▶ _Data excerpts_:

--- START ---

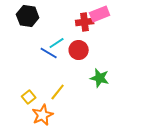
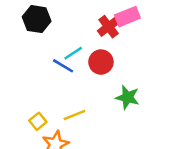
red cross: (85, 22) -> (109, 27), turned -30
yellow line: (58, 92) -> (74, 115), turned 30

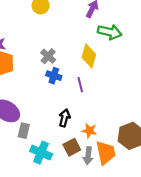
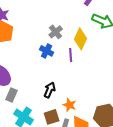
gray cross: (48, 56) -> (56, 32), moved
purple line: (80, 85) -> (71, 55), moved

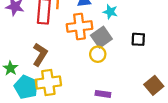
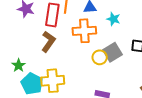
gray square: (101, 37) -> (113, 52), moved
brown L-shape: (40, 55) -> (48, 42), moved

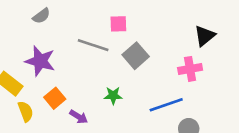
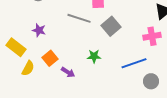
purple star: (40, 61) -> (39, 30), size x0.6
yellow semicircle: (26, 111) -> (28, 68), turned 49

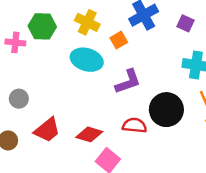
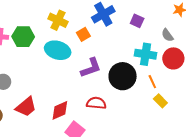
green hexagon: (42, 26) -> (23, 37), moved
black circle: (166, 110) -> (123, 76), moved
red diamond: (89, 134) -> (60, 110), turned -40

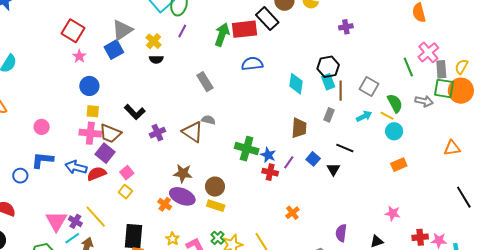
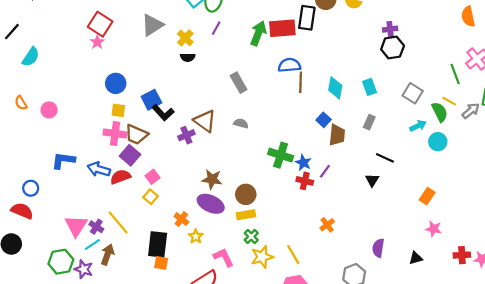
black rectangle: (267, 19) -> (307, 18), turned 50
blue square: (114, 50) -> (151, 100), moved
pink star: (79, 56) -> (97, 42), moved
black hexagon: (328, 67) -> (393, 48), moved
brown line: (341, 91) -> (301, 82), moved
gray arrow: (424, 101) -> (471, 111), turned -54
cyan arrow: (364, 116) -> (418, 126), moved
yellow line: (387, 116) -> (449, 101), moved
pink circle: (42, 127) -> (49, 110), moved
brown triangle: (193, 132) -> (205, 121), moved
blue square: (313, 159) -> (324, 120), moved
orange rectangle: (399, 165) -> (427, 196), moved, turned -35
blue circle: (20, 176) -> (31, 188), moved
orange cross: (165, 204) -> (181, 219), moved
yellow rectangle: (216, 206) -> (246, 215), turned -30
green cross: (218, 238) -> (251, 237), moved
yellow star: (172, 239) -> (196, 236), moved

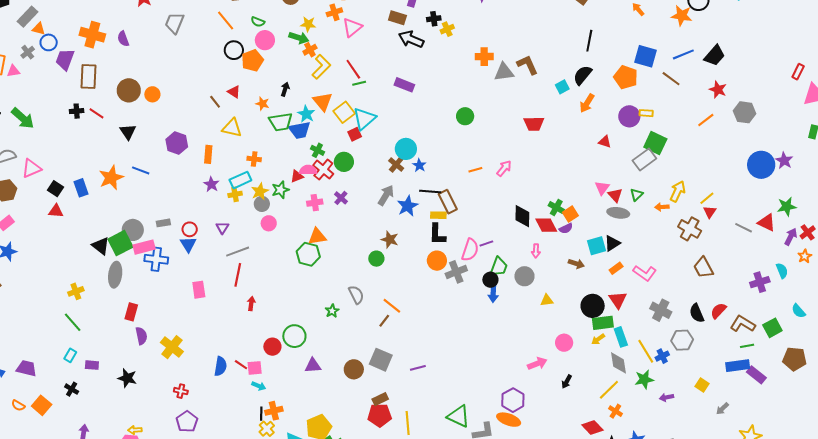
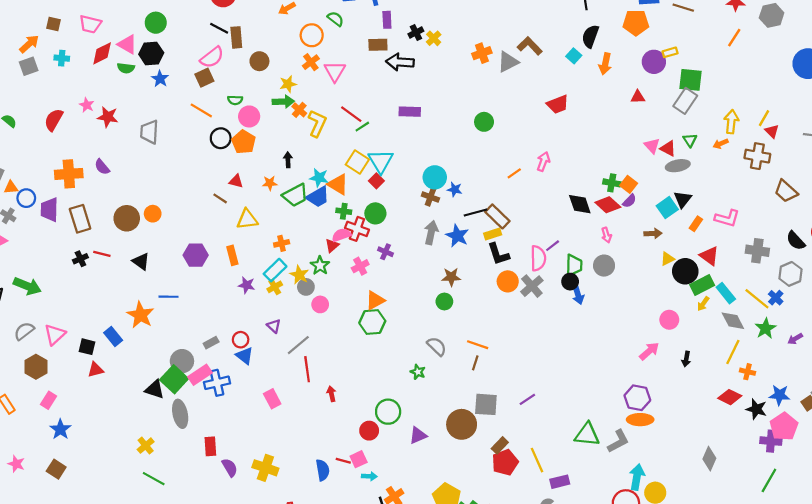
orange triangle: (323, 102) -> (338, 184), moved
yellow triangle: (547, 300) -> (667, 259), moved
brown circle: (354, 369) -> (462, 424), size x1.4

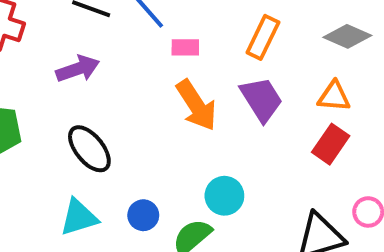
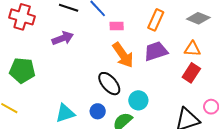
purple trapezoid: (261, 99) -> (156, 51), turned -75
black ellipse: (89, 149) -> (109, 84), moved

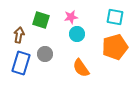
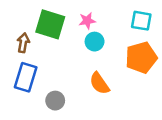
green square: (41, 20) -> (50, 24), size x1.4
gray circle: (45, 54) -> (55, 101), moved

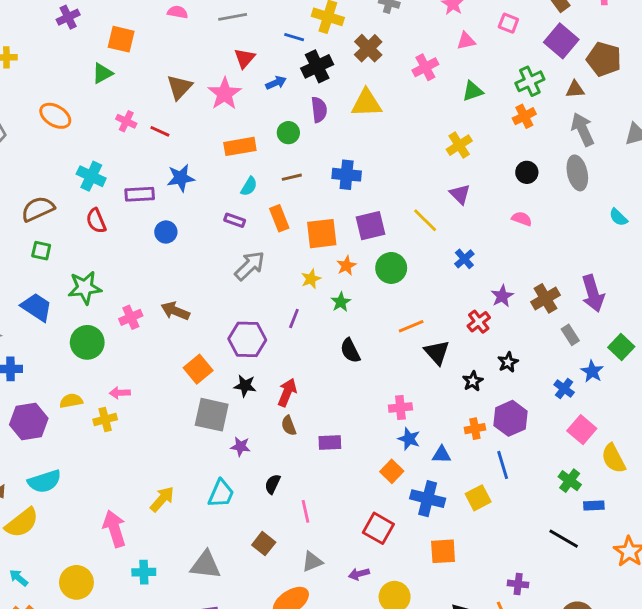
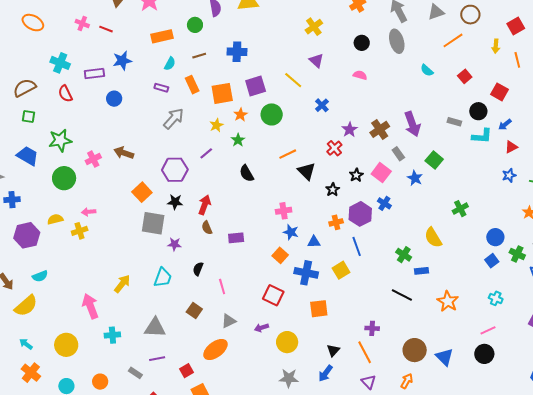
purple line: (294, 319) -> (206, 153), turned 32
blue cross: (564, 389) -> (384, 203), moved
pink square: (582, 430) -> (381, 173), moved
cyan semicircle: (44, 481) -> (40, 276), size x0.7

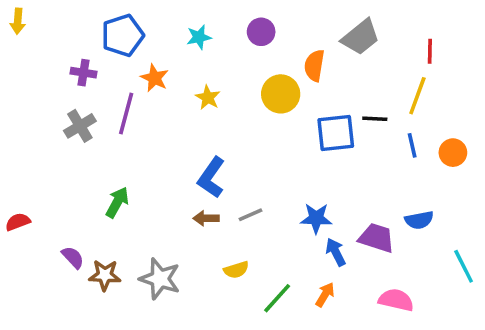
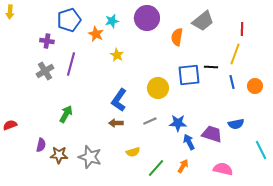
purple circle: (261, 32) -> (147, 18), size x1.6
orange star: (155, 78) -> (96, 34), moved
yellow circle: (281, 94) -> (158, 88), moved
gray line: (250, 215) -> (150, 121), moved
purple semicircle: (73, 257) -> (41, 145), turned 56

--- END ---

▶ _PROBLEM TO WORK ON_: Repeat each entry precisely as it appears. Leave the pictures out.

▶ _TASK OUTPUT_:
red cross: (85, 22) -> (109, 27), turned -30
yellow line: (58, 92) -> (74, 115), turned 30

gray cross: (48, 56) -> (56, 32), moved
purple line: (80, 85) -> (71, 55), moved

gray square: (101, 37) -> (113, 52), moved
brown L-shape: (40, 55) -> (48, 42), moved

purple star: (40, 61) -> (39, 30), size x0.6
yellow semicircle: (26, 111) -> (28, 68), turned 49

green hexagon: (42, 26) -> (23, 37), moved
black circle: (166, 110) -> (123, 76), moved
red diamond: (89, 134) -> (60, 110), turned -40

black rectangle: (267, 19) -> (307, 18), turned 50
blue square: (114, 50) -> (151, 100), moved
pink star: (79, 56) -> (97, 42), moved
black hexagon: (328, 67) -> (393, 48), moved
brown line: (341, 91) -> (301, 82), moved
gray arrow: (424, 101) -> (471, 111), turned -54
cyan arrow: (364, 116) -> (418, 126), moved
yellow line: (387, 116) -> (449, 101), moved
pink circle: (42, 127) -> (49, 110), moved
brown triangle: (193, 132) -> (205, 121), moved
blue square: (313, 159) -> (324, 120), moved
orange rectangle: (399, 165) -> (427, 196), moved, turned -35
blue circle: (20, 176) -> (31, 188), moved
orange cross: (165, 204) -> (181, 219), moved
yellow rectangle: (216, 206) -> (246, 215), turned -30
green cross: (218, 238) -> (251, 237), moved
yellow star: (172, 239) -> (196, 236), moved

orange triangle: (323, 102) -> (338, 184), moved
yellow triangle: (547, 300) -> (667, 259), moved
brown circle: (354, 369) -> (462, 424), size x1.4

purple trapezoid: (261, 99) -> (156, 51), turned -75
black ellipse: (89, 149) -> (109, 84), moved

green square: (41, 20) -> (50, 24), size x1.4
gray circle: (45, 54) -> (55, 101), moved

purple line: (294, 319) -> (206, 153), turned 32
blue cross: (564, 389) -> (384, 203), moved
pink square: (582, 430) -> (381, 173), moved
cyan semicircle: (44, 481) -> (40, 276), size x0.7

purple circle: (261, 32) -> (147, 18), size x1.6
orange star: (155, 78) -> (96, 34), moved
yellow circle: (281, 94) -> (158, 88), moved
gray line: (250, 215) -> (150, 121), moved
purple semicircle: (73, 257) -> (41, 145), turned 56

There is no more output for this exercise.